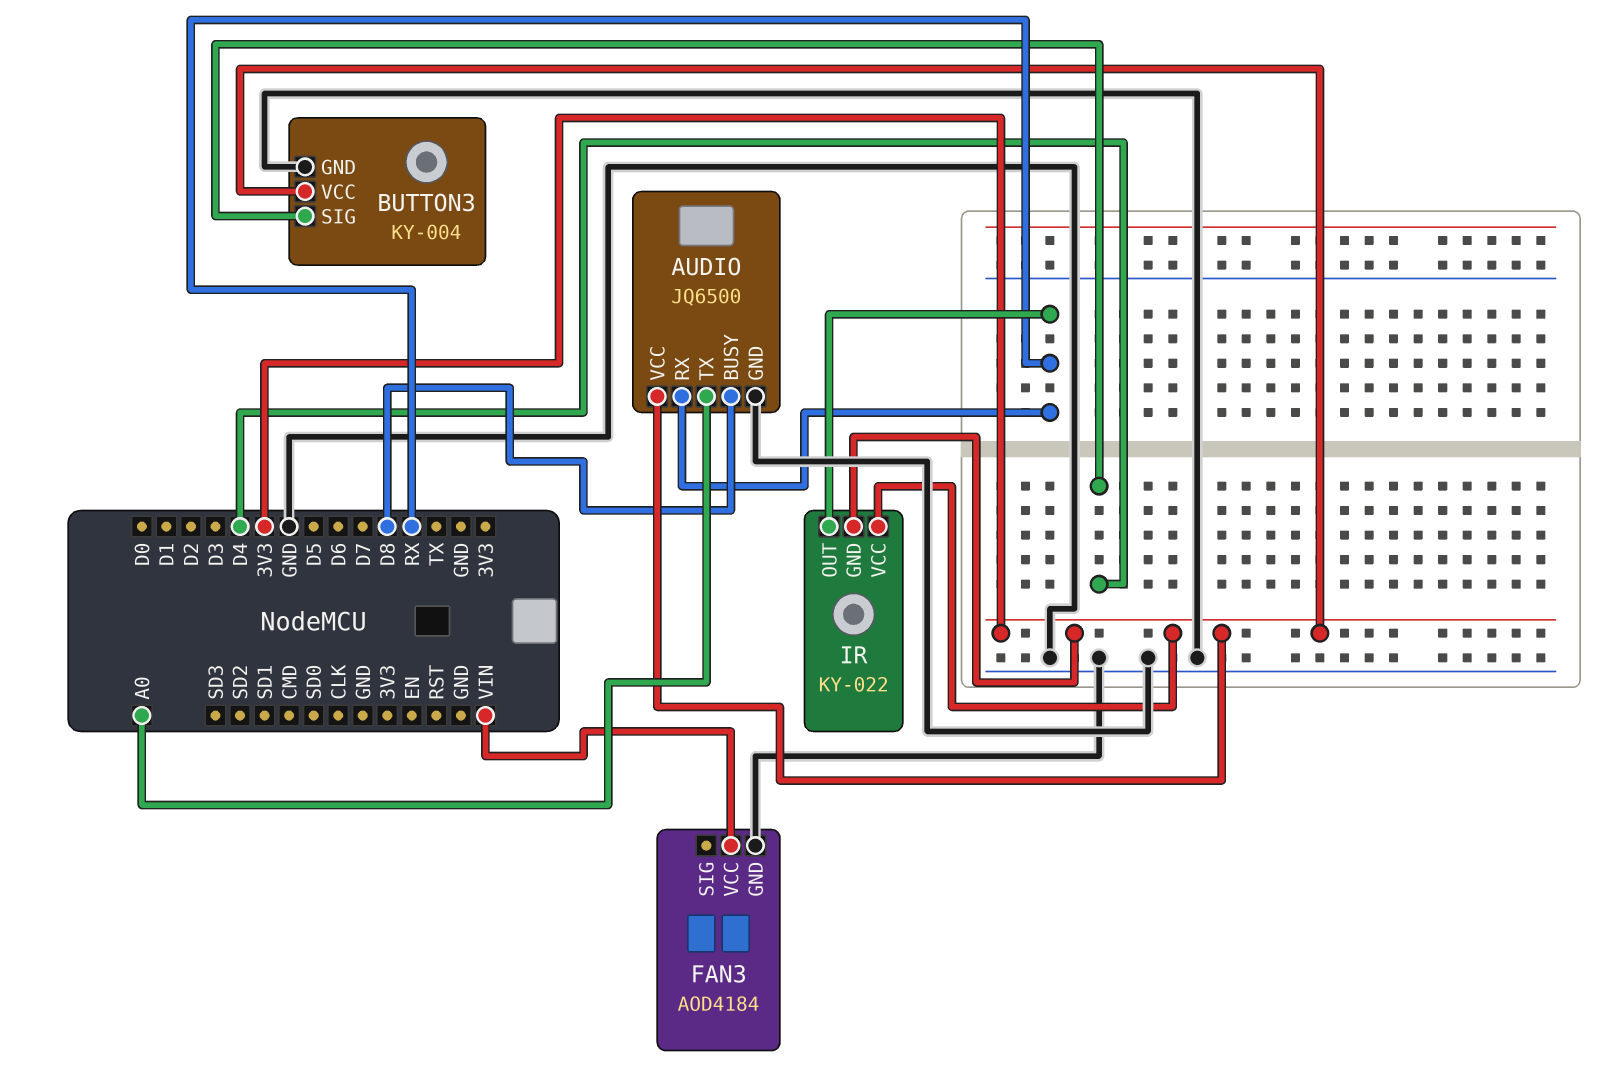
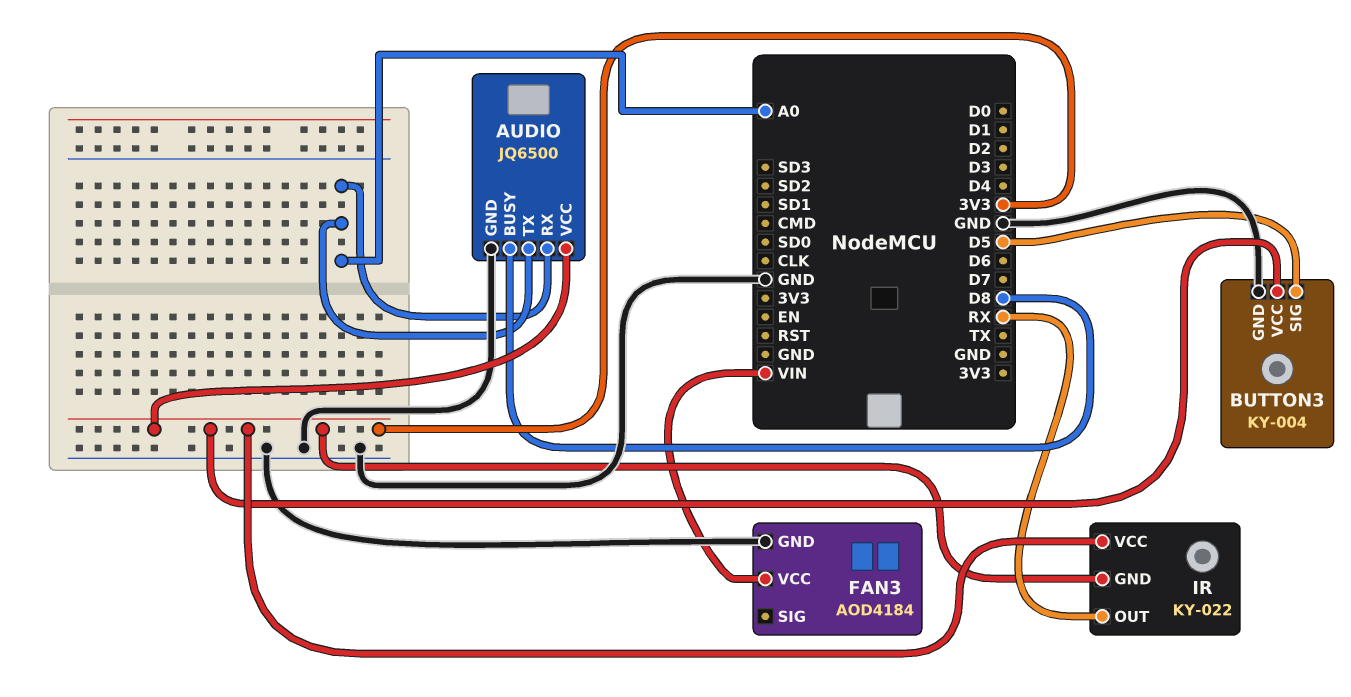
AUDIO pin RX: RX -> A0
BUTTON3 pin SIG: D4 -> D5

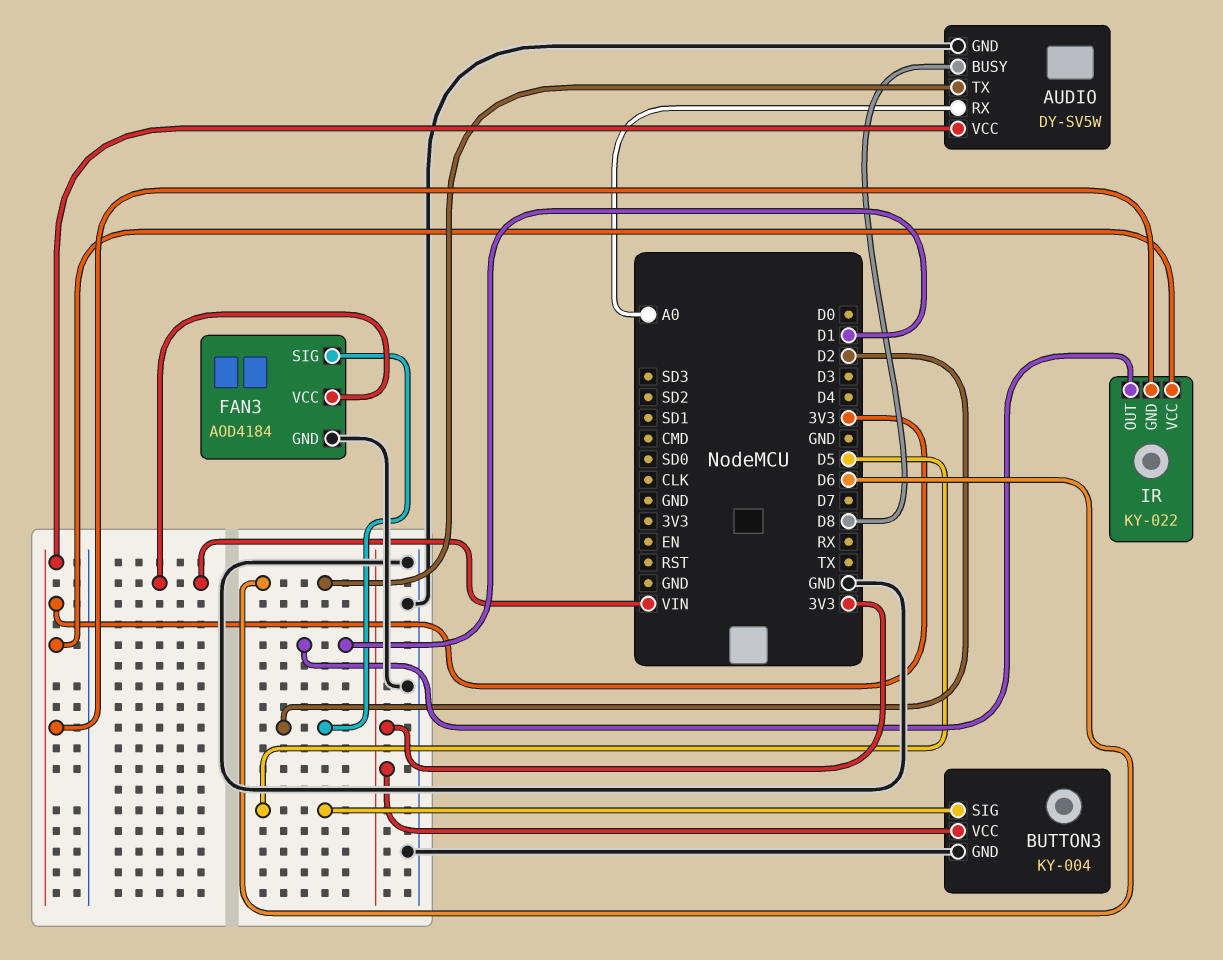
AUDIO: JQ6500 -> DY-SV5W
AUDIO pin TX: A0 -> D6
FAN3 pin SIG: none -> D2
IR pin OUT: RX -> D1

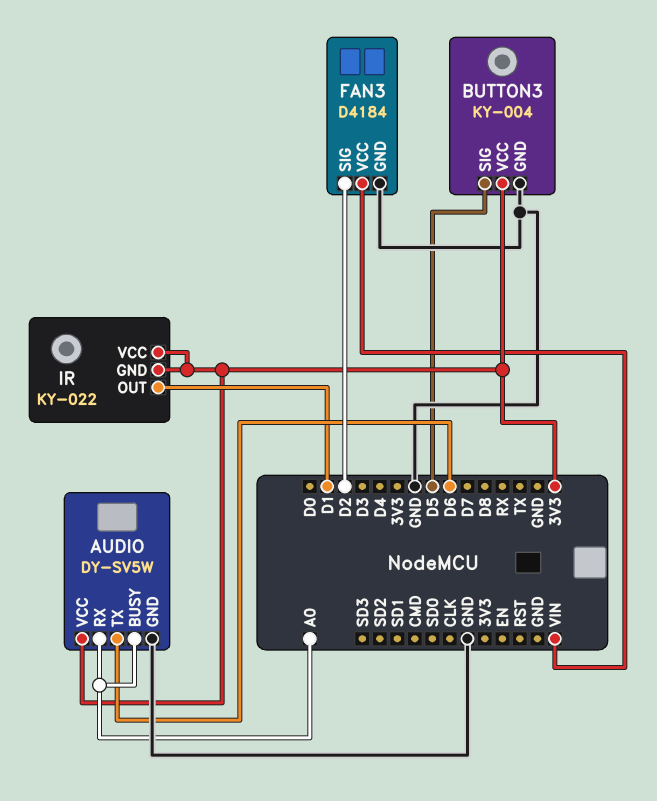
AUDIO pin BUSY: D8 -> A0
FAN3: AOD4184 -> D4184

....

With the pictures excluded, transcribe word for word only the lines from the one containing "AUDIO: JQ6500 -> DY-SV5W" through the last line of the records.

AUDIO: JQ6500 -> DY-SV5W
AUDIO pin TX: A0 -> D6
FAN3 pin SIG: none -> D2
IR pin OUT: RX -> D1

AUDIO pin BUSY: D8 -> A0
FAN3: AOD4184 -> D4184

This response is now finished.